• Aim of the exercise:
Lines below that include "moved" are the answer; copy each one.

• Listed entries:

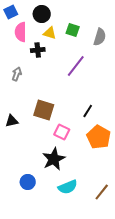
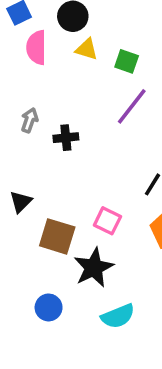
green square: (73, 30) -> (127, 61), moved
black cross: (38, 50) -> (66, 138), moved
brown square: (44, 110) -> (57, 236), moved
black triangle: (12, 121) -> (21, 202), turned -32

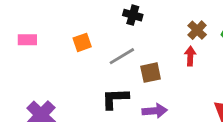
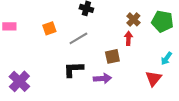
brown square: (151, 73) -> (112, 56), moved

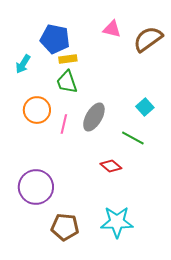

• Task answer:
green square: (73, 30) -> (127, 61), moved
black cross: (38, 50) -> (66, 138), moved
brown square: (44, 110) -> (57, 236), moved
brown square: (151, 73) -> (112, 56), moved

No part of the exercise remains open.